## STATED GOAL
Return every line of the material below that contains the string "page".

Word and item location data:
---

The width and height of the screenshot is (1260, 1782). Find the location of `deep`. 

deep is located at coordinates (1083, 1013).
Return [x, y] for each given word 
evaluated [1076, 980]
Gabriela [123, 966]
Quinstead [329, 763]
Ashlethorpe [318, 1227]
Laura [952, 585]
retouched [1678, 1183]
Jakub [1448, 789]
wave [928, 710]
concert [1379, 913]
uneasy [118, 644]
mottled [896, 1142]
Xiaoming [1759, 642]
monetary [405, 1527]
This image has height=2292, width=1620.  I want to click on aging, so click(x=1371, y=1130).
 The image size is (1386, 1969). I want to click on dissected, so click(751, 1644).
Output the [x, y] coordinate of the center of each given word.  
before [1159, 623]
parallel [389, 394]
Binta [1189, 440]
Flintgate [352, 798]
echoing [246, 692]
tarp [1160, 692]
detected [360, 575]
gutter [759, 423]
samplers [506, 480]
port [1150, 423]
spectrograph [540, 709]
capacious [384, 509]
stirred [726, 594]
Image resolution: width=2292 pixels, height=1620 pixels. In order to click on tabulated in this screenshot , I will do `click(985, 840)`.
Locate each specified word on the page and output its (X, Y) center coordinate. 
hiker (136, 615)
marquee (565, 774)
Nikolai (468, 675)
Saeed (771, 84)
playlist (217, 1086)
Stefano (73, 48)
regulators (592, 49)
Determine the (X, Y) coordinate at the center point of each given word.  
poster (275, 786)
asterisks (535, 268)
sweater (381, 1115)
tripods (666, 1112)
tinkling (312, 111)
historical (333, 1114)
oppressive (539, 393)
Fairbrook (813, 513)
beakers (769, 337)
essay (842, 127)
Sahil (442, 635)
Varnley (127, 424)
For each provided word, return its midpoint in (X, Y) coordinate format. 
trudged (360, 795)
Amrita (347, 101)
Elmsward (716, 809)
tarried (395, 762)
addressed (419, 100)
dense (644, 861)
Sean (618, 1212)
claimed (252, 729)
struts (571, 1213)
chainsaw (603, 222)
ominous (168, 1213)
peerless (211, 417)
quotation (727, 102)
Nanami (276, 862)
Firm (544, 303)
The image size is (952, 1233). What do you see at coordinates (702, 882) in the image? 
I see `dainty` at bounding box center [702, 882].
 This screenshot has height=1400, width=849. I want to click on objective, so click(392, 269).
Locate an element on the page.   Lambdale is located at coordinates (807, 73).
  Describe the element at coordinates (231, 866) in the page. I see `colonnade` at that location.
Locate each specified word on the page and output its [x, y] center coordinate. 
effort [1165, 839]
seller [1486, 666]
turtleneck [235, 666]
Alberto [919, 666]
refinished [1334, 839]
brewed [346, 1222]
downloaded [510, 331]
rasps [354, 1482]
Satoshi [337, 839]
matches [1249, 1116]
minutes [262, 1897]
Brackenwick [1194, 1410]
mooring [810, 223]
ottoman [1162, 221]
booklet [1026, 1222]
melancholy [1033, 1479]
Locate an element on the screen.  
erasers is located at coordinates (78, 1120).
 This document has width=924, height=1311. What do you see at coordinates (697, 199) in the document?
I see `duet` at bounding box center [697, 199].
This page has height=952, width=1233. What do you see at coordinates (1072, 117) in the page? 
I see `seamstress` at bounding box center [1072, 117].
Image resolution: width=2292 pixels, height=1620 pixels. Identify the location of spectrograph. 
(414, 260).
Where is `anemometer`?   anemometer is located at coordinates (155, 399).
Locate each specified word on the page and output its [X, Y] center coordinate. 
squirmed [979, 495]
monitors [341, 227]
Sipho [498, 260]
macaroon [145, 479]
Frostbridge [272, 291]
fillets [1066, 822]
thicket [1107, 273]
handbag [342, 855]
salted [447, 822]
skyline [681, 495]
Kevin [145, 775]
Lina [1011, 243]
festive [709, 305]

---

## ANSWER TO THE PROBLEM
Locate each specified word on the page and output its (X, Y) center coordinate. 
Locate an element on the page.   Lambdale is located at coordinates (807, 73).
  Describe the element at coordinates (231, 866) in the page. I see `colonnade` at that location.
Locate each specified word on the page and output its [x, y] center coordinate. 
This page has height=952, width=1233. What do you see at coordinates (1072, 117) in the page? 
Locate each specified word on the page and output its [X, Y] center coordinate. 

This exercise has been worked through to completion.